> **Exercise requirements**
Reproduce each line of the material that follows, word for word.
___ Material for the task ___
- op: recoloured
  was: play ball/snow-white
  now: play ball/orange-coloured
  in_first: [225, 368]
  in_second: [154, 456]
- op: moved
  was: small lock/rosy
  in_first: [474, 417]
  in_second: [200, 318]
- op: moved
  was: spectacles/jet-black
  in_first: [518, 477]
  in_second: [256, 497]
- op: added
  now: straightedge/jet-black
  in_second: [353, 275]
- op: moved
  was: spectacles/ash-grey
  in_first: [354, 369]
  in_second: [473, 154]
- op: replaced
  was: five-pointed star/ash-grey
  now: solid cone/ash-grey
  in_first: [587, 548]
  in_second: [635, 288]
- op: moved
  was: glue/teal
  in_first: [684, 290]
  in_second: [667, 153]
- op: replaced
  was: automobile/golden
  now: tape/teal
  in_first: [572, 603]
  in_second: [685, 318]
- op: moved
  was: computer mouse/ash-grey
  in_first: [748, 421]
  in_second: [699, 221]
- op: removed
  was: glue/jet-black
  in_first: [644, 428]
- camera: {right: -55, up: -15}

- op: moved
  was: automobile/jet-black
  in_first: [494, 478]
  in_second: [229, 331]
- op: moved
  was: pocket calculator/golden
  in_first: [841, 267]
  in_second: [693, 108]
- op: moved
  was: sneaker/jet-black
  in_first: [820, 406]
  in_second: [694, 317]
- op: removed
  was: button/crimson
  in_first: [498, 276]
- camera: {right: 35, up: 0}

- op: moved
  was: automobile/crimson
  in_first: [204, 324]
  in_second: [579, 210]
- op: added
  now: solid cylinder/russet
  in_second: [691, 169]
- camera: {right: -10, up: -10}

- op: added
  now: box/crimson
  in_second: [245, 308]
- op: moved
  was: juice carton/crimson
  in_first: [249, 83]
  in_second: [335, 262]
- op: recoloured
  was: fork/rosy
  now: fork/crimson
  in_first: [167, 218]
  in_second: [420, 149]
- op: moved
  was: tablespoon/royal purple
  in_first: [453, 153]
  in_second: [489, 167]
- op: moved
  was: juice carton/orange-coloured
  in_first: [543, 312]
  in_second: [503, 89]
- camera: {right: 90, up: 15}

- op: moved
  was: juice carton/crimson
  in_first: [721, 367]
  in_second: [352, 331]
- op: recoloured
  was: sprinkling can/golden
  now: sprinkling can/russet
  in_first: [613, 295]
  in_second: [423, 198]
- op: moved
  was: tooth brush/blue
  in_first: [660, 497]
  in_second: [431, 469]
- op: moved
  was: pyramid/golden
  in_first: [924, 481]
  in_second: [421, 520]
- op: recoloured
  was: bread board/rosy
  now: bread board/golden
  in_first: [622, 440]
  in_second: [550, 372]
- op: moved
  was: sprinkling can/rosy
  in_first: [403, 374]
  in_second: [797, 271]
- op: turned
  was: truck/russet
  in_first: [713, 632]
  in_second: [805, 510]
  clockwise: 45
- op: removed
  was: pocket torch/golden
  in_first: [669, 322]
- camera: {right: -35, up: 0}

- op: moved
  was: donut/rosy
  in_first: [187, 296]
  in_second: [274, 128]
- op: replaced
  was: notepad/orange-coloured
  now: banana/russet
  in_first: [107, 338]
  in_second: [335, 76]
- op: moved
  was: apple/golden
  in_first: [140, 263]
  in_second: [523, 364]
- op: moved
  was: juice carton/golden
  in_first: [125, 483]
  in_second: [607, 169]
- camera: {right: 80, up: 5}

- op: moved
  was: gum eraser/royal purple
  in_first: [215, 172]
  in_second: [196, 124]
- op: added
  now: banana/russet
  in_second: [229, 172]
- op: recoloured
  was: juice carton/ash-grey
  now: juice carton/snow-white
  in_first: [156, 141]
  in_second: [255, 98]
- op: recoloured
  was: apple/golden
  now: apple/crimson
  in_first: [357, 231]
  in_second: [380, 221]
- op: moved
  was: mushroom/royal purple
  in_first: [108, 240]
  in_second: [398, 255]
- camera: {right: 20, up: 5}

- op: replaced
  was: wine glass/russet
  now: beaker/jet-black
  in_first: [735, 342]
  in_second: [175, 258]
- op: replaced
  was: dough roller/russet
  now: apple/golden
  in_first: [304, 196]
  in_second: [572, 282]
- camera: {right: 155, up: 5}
___
> **Written solution**
- op: recoloured
  was: play ball/snow-white
  now: play ball/orange-coloured
  in_first: [225, 368]
  in_second: [154, 456]
- op: moved
  was: small lock/rosy
  in_first: [474, 417]
  in_second: [200, 318]
- op: moved
  was: spectacles/jet-black
  in_first: [518, 477]
  in_second: [256, 497]
- op: added
  now: straightedge/jet-black
  in_second: [353, 275]
- op: moved
  was: spectacles/ash-grey
  in_first: [354, 369]
  in_second: [473, 154]
- op: replaced
  was: five-pointed star/ash-grey
  now: solid cone/ash-grey
  in_first: [587, 548]
  in_second: [635, 288]
- op: moved
  was: glue/teal
  in_first: [684, 290]
  in_second: [667, 153]
- op: replaced
  was: automobile/golden
  now: tape/teal
  in_first: [572, 603]
  in_second: [685, 318]
- op: moved
  was: computer mouse/ash-grey
  in_first: [748, 421]
  in_second: [699, 221]
- op: removed
  was: glue/jet-black
  in_first: [644, 428]
- camera: {right: -55, up: -15}

- op: moved
  was: automobile/jet-black
  in_first: [494, 478]
  in_second: [229, 331]
- op: moved
  was: pocket calculator/golden
  in_first: [841, 267]
  in_second: [693, 108]
- op: moved
  was: sneaker/jet-black
  in_first: [820, 406]
  in_second: [694, 317]
- op: removed
  was: button/crimson
  in_first: [498, 276]
- camera: {right: 35, up: 0}

- op: moved
  was: automobile/crimson
  in_first: [204, 324]
  in_second: [579, 210]
- op: added
  now: solid cylinder/russet
  in_second: [691, 169]
- camera: {right: -10, up: -10}

- op: added
  now: box/crimson
  in_second: [245, 308]
- op: moved
  was: juice carton/crimson
  in_first: [249, 83]
  in_second: [335, 262]
- op: recoloured
  was: fork/rosy
  now: fork/crimson
  in_first: [167, 218]
  in_second: [420, 149]
- op: moved
  was: tablespoon/royal purple
  in_first: [453, 153]
  in_second: [489, 167]
- op: moved
  was: juice carton/orange-coloured
  in_first: [543, 312]
  in_second: [503, 89]
- camera: {right: 90, up: 15}

- op: moved
  was: juice carton/crimson
  in_first: [721, 367]
  in_second: [352, 331]
- op: recoloured
  was: sprinkling can/golden
  now: sprinkling can/russet
  in_first: [613, 295]
  in_second: [423, 198]
- op: moved
  was: tooth brush/blue
  in_first: [660, 497]
  in_second: [431, 469]
- op: moved
  was: pyramid/golden
  in_first: [924, 481]
  in_second: [421, 520]
- op: recoloured
  was: bread board/rosy
  now: bread board/golden
  in_first: [622, 440]
  in_second: [550, 372]
- op: moved
  was: sprinkling can/rosy
  in_first: [403, 374]
  in_second: [797, 271]
- op: turned
  was: truck/russet
  in_first: [713, 632]
  in_second: [805, 510]
  clockwise: 45
- op: removed
  was: pocket torch/golden
  in_first: [669, 322]
- camera: {right: -35, up: 0}

- op: moved
  was: donut/rosy
  in_first: [187, 296]
  in_second: [274, 128]
- op: replaced
  was: notepad/orange-coloured
  now: banana/russet
  in_first: [107, 338]
  in_second: [335, 76]
- op: moved
  was: apple/golden
  in_first: [140, 263]
  in_second: [523, 364]
- op: moved
  was: juice carton/golden
  in_first: [125, 483]
  in_second: [607, 169]
- camera: {right: 80, up: 5}

- op: moved
  was: gum eraser/royal purple
  in_first: [215, 172]
  in_second: [196, 124]
- op: added
  now: banana/russet
  in_second: [229, 172]
- op: recoloured
  was: juice carton/ash-grey
  now: juice carton/snow-white
  in_first: [156, 141]
  in_second: [255, 98]
- op: recoloured
  was: apple/golden
  now: apple/crimson
  in_first: [357, 231]
  in_second: [380, 221]
- op: moved
  was: mushroom/royal purple
  in_first: [108, 240]
  in_second: [398, 255]
- camera: {right: 20, up: 5}

- op: replaced
  was: wine glass/russet
  now: beaker/jet-black
  in_first: [735, 342]
  in_second: [175, 258]
- op: replaced
  was: dough roller/russet
  now: apple/golden
  in_first: [304, 196]
  in_second: [572, 282]
- camera: {right: 155, up: 5}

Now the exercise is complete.